··· Provided records ···
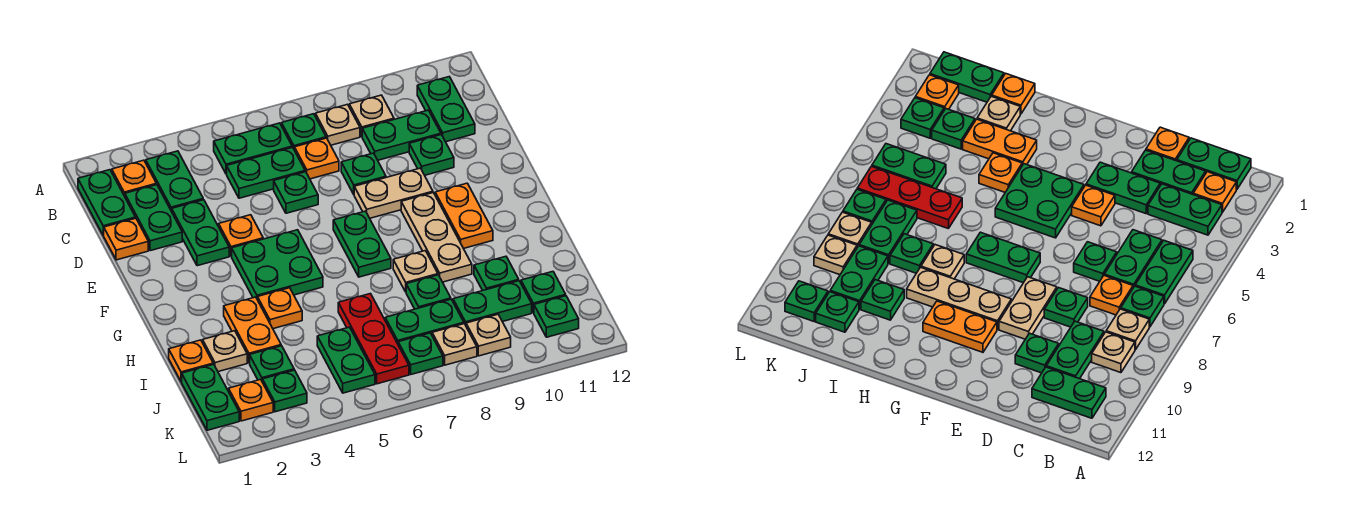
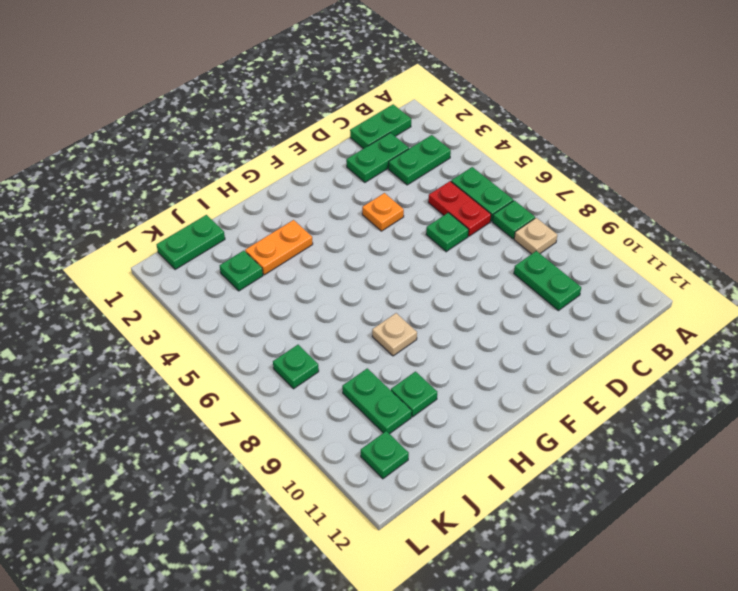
red plate C5:C6 level 1 -> green plate C5:C6 level 1
none -> orange plate B2 level 1
none -> tan plate B9 level 1
none -> green plate B11:C11 level 1
none -> orange plate C7 level 1

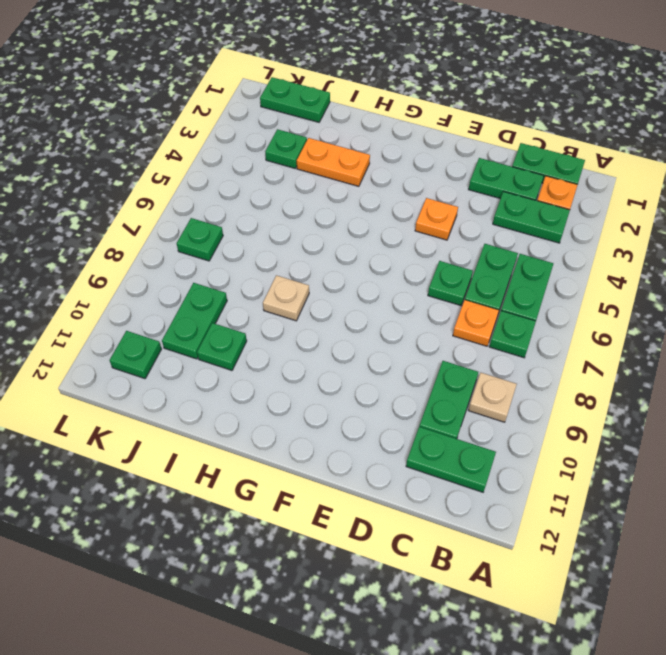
none -> tan plate B8 level 1
none -> orange plate D1 level 1
none -> green plate D3:E3 level 1
none -> green plate D8 level 1

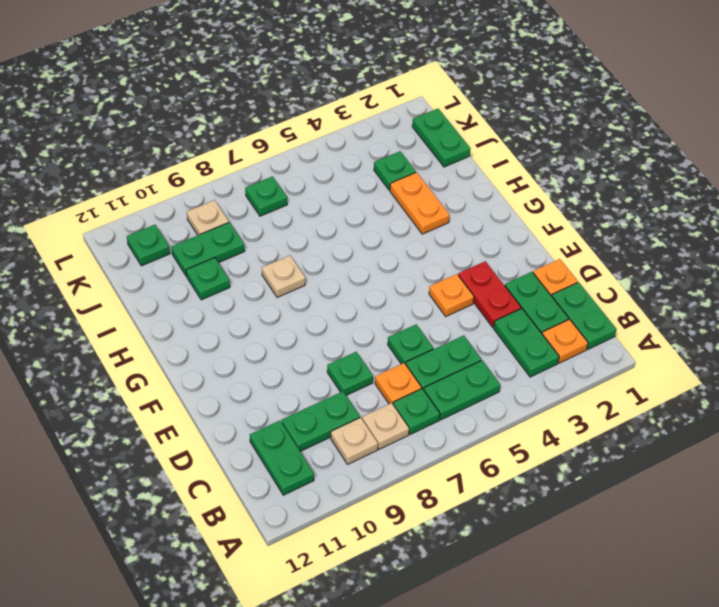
red plate D3:E3 level 1 -> green plate D3:E3 level 1
none -> green plate D10 level 1
none -> tan plate E8:E9 level 1
none -> green plate F4:G5 level 1
none -> green plate F7:G7 level 1

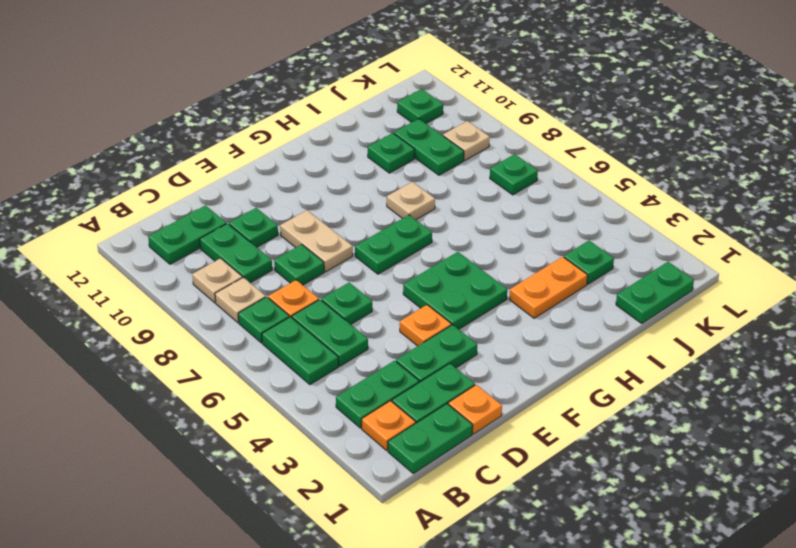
none -> tan plate F9:H9 level 1
none -> orange plate F10:G10 level 1
none -> orange plate H4 level 1
none -> orange plate I1 level 1

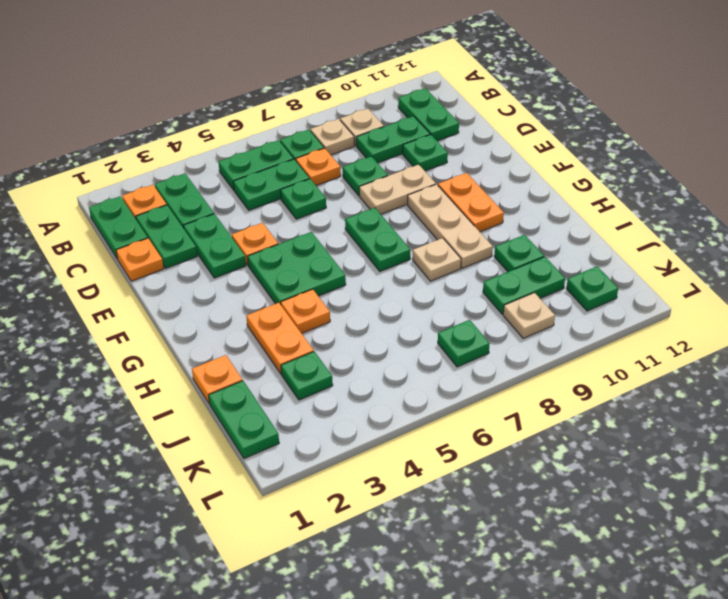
none -> tan plate I2 level 1
none -> red plate I6:K6 level 1
none -> green plate I8 level 1
none -> green plate J5:K5 level 1

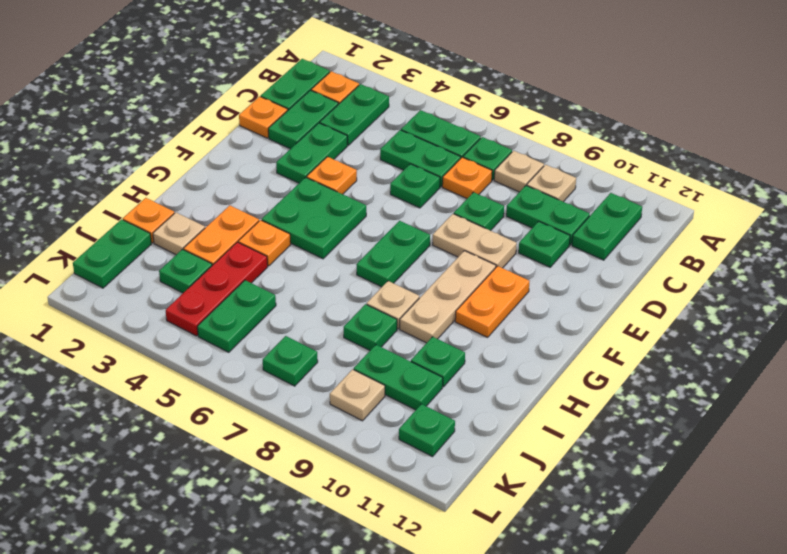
red plate I4:K4 level 1 -> red plate I6:K6 level 1
none -> green plate J7:J8 level 1
none -> green plate J11 level 1
none -> orange plate K2 level 1
none -> green plate K3 level 1

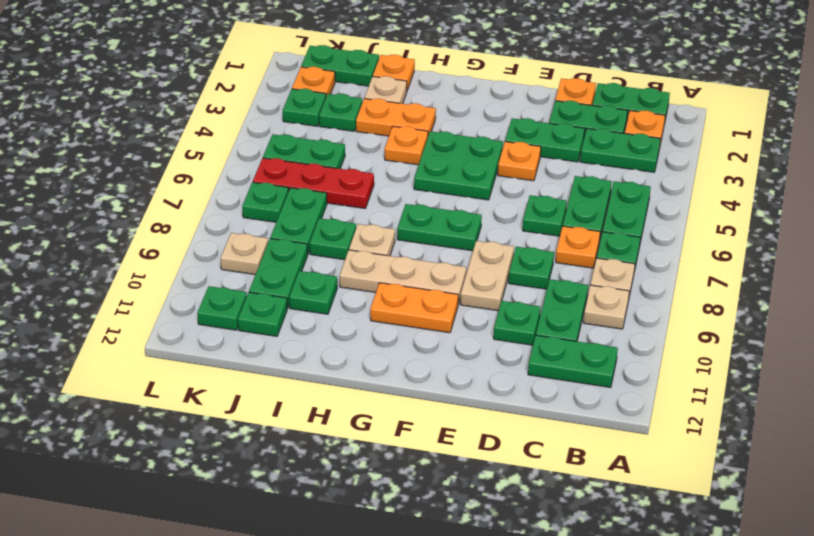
none -> tan plate K8 level 1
···
Activity
Only the lines between the one with "none -> orange plate F10:G10 level 1" and the one with "none -> green plate K3 level 1", those two included, get copied from the material above. Keep it exact and free of pictures.

Result of this task
none -> orange plate F10:G10 level 1
none -> orange plate H4 level 1
none -> orange plate I1 level 1

none -> tan plate I2 level 1
none -> red plate I6:K6 level 1
none -> green plate I8 level 1
none -> green plate J5:K5 level 1

red plate I4:K4 level 1 -> red plate I6:K6 level 1
none -> green plate J7:J8 level 1
none -> green plate J11 level 1
none -> orange plate K2 level 1
none -> green plate K3 level 1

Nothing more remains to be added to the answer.